What this task involves:
Go through the data below and transcribe it exactly. Omit the images.

Source records:
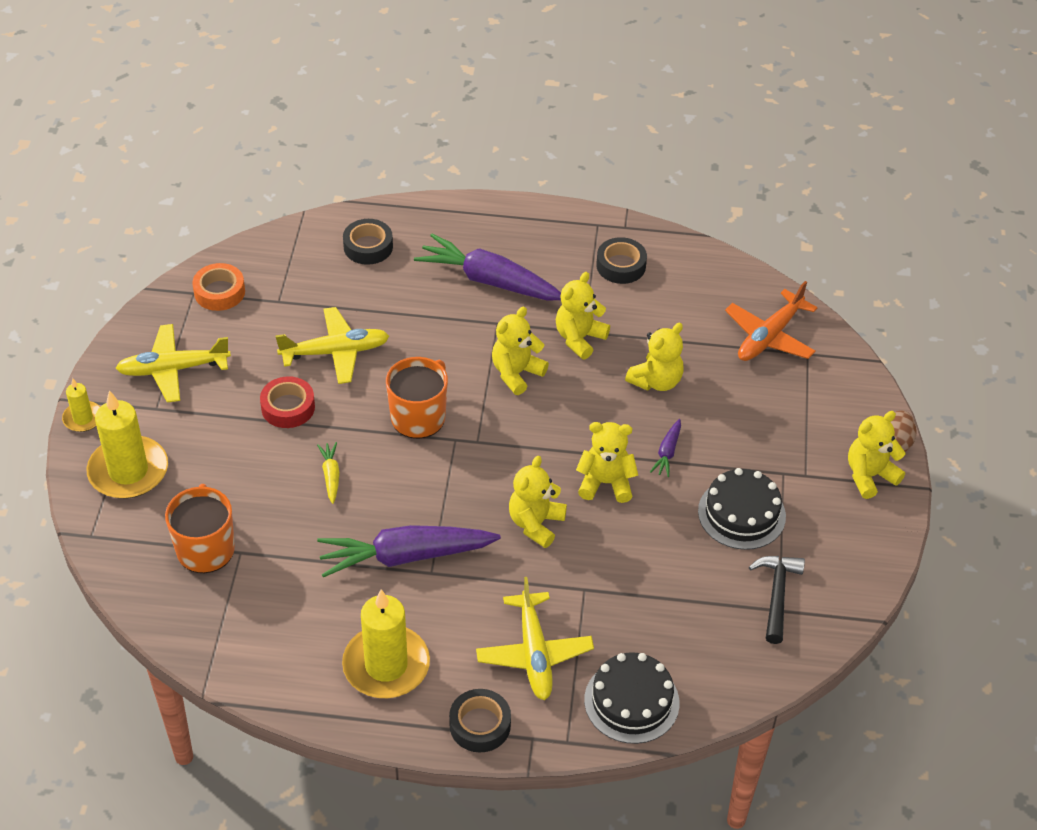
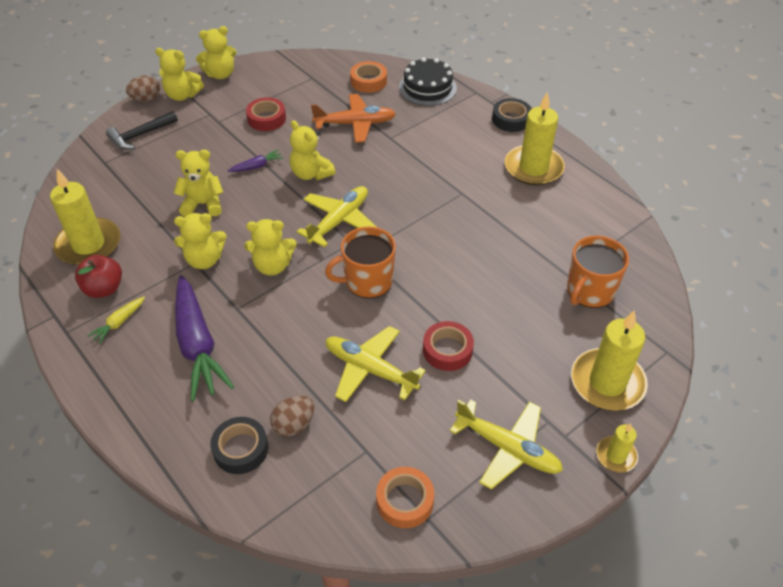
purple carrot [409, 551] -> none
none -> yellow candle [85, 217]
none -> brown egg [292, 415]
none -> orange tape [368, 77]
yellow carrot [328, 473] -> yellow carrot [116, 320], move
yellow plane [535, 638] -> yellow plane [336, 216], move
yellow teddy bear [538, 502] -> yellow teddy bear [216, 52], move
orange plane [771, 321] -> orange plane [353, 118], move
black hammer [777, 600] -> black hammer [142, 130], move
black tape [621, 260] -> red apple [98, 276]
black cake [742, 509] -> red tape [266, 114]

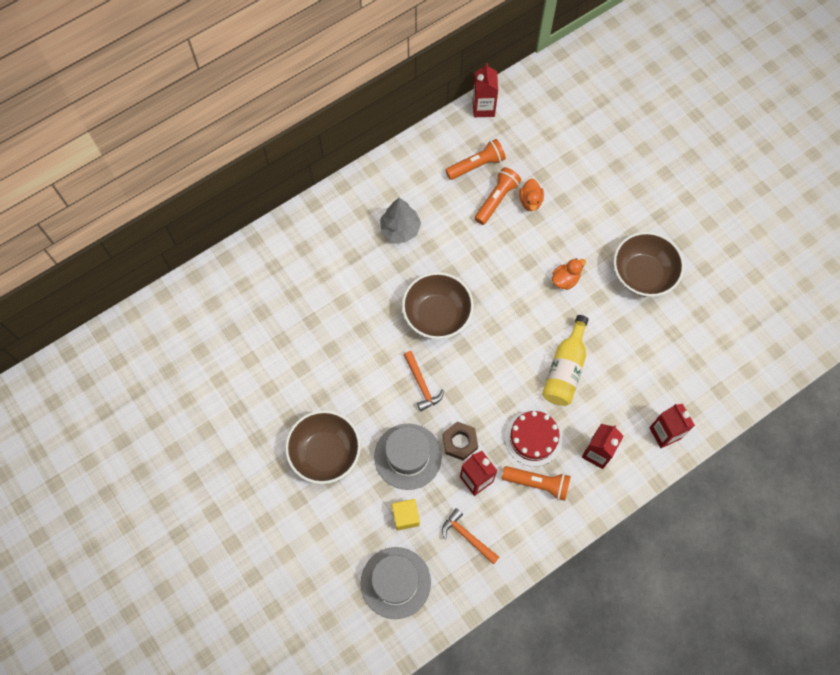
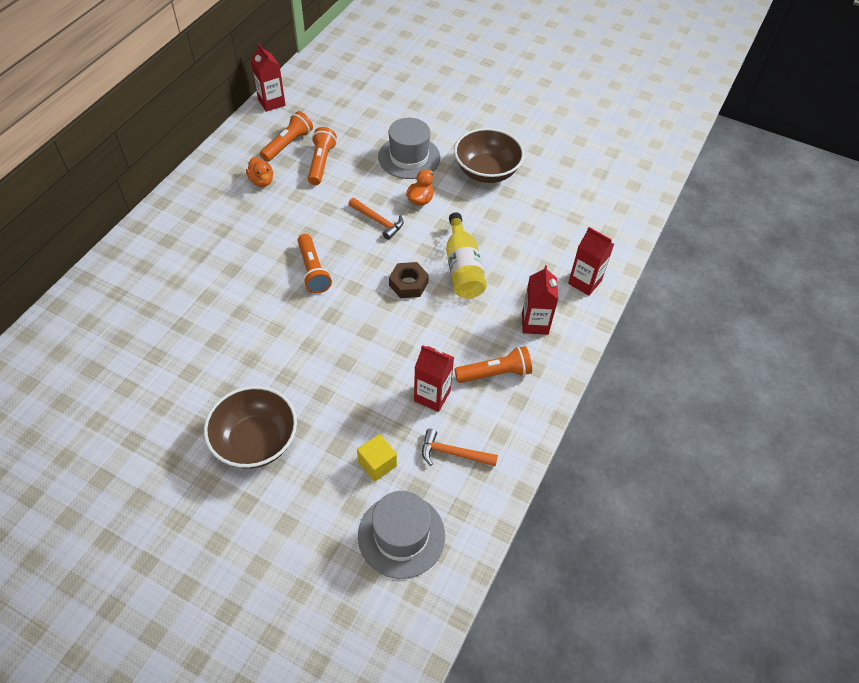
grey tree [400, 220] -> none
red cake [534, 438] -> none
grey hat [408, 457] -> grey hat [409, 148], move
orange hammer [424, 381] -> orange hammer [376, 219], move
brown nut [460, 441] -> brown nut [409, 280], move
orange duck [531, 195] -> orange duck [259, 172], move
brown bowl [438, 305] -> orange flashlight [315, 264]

Task response:
purple carrot [409, 551] -> none
none -> yellow candle [85, 217]
none -> brown egg [292, 415]
none -> orange tape [368, 77]
yellow carrot [328, 473] -> yellow carrot [116, 320], move
yellow plane [535, 638] -> yellow plane [336, 216], move
yellow teddy bear [538, 502] -> yellow teddy bear [216, 52], move
orange plane [771, 321] -> orange plane [353, 118], move
black hammer [777, 600] -> black hammer [142, 130], move
black tape [621, 260] -> red apple [98, 276]
black cake [742, 509] -> red tape [266, 114]

grey tree [400, 220] -> none
red cake [534, 438] -> none
grey hat [408, 457] -> grey hat [409, 148], move
orange hammer [424, 381] -> orange hammer [376, 219], move
brown nut [460, 441] -> brown nut [409, 280], move
orange duck [531, 195] -> orange duck [259, 172], move
brown bowl [438, 305] -> orange flashlight [315, 264]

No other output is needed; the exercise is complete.